_WHAT THE TASK ASKS_
Without pictures, repeat the lines of the entries from the one containing "recolor: AquaPaintbrush 375,315" through the last, both ends included, and nothing else.

[Coordinate-based object records]
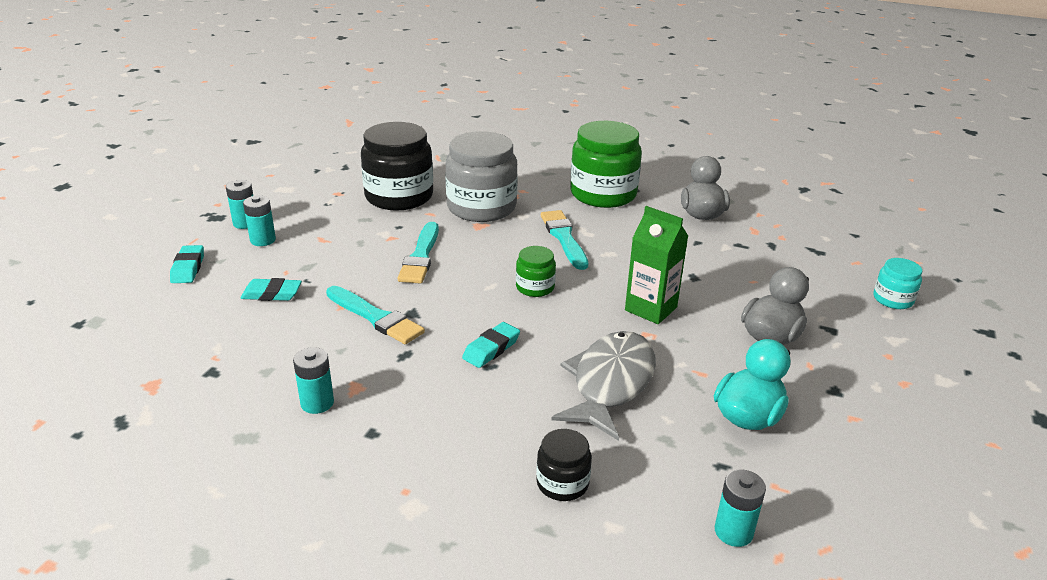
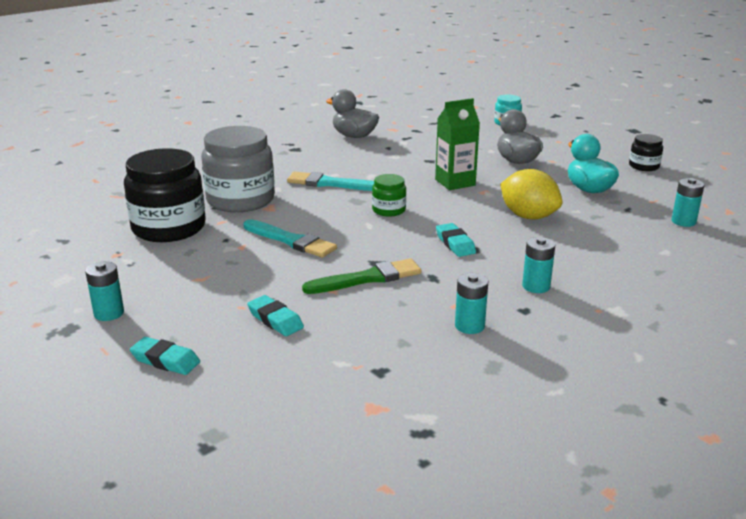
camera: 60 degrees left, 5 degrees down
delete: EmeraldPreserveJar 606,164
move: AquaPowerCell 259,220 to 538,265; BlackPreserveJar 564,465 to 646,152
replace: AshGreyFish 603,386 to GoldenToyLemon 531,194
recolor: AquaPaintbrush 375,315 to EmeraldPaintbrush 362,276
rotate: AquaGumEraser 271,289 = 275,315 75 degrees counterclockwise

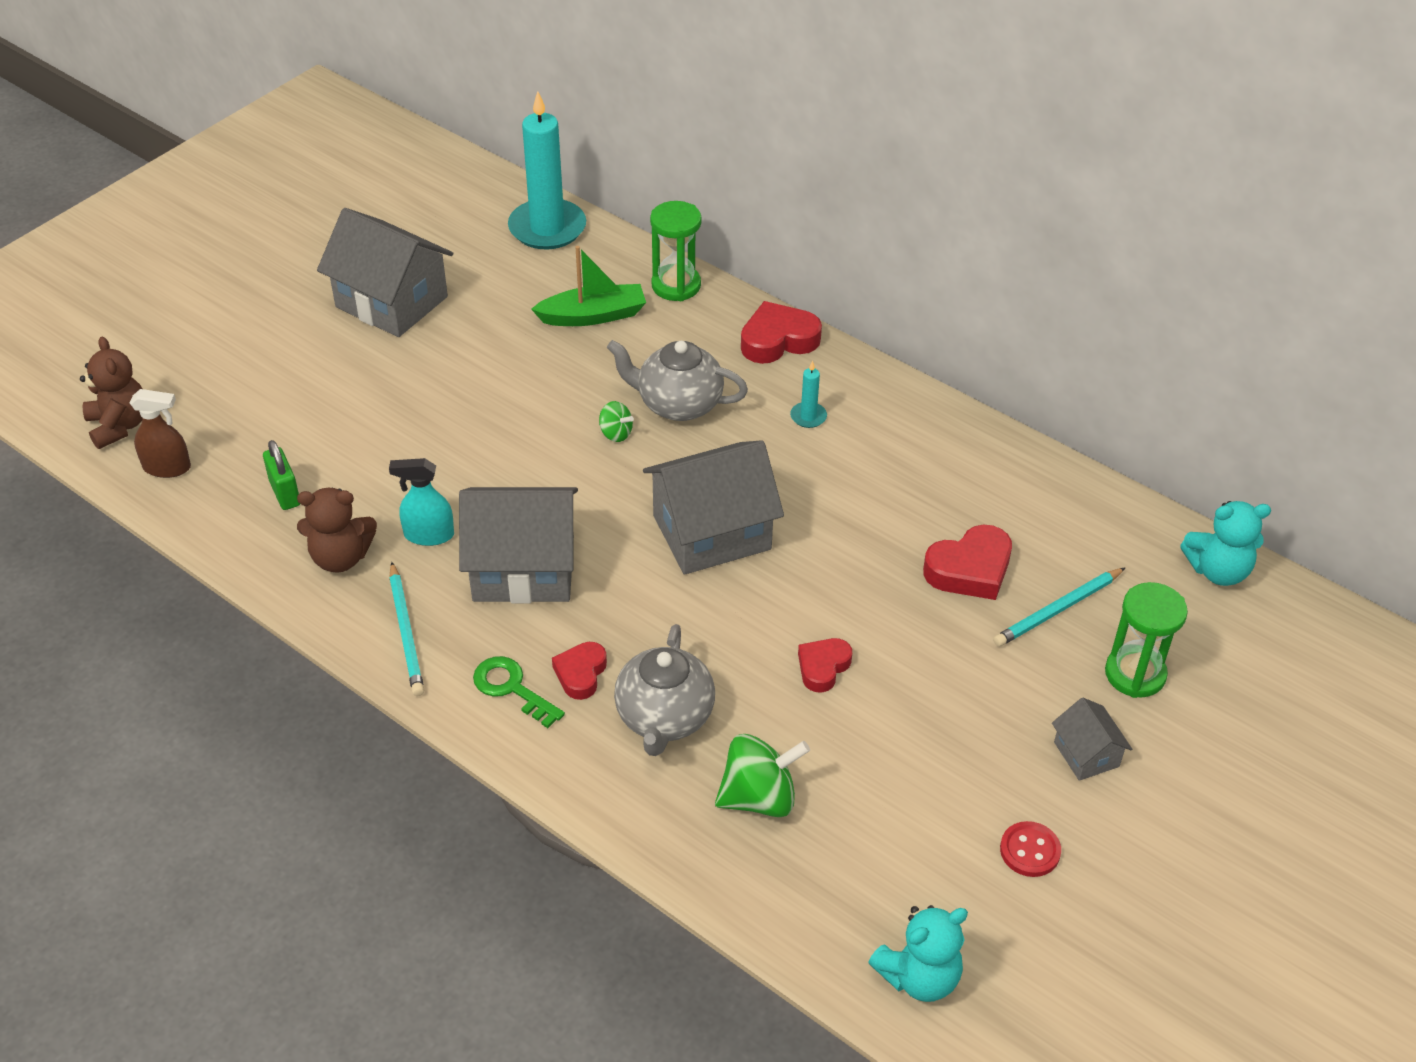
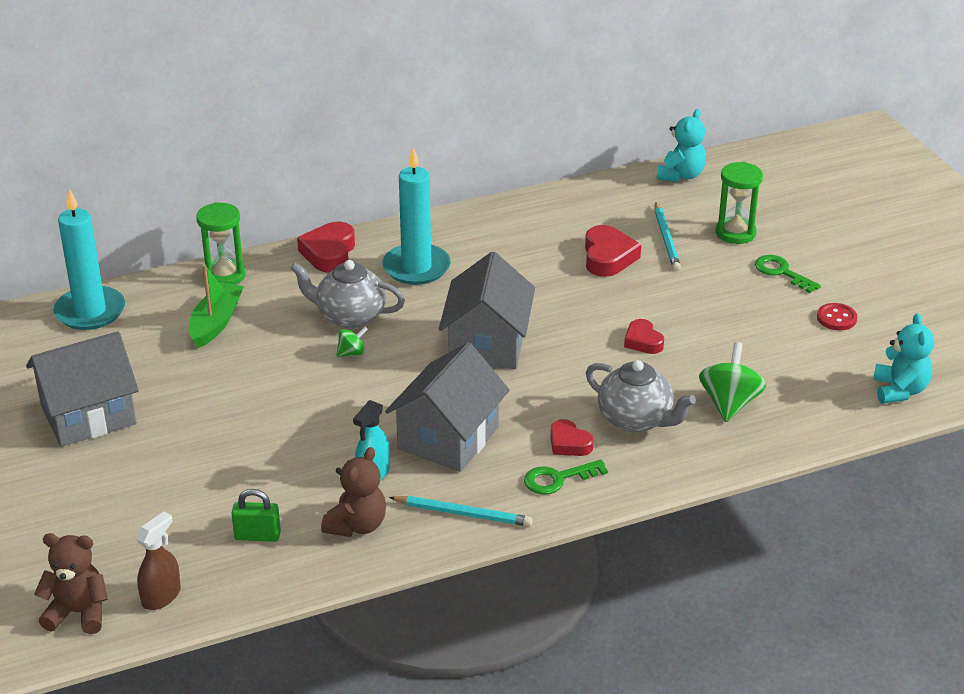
camera: 60 degrees left, 10 degrees down
replace: AshGreyHouse 1092,739 to EmeraldLatchkey 788,274
rotate: AshGreyTeapot 677,380 = 347,294 60 degrees clockwise
resize: AquaWaxCandle 808,394 = 417,216 x2.37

_ANSWER BELOW_
recolor: AquaPaintbrush 375,315 to EmeraldPaintbrush 362,276
rotate: AquaGumEraser 271,289 = 275,315 75 degrees counterclockwise

camera: 60 degrees left, 10 degrees down
replace: AshGreyHouse 1092,739 to EmeraldLatchkey 788,274
rotate: AshGreyTeapot 677,380 = 347,294 60 degrees clockwise
resize: AquaWaxCandle 808,394 = 417,216 x2.37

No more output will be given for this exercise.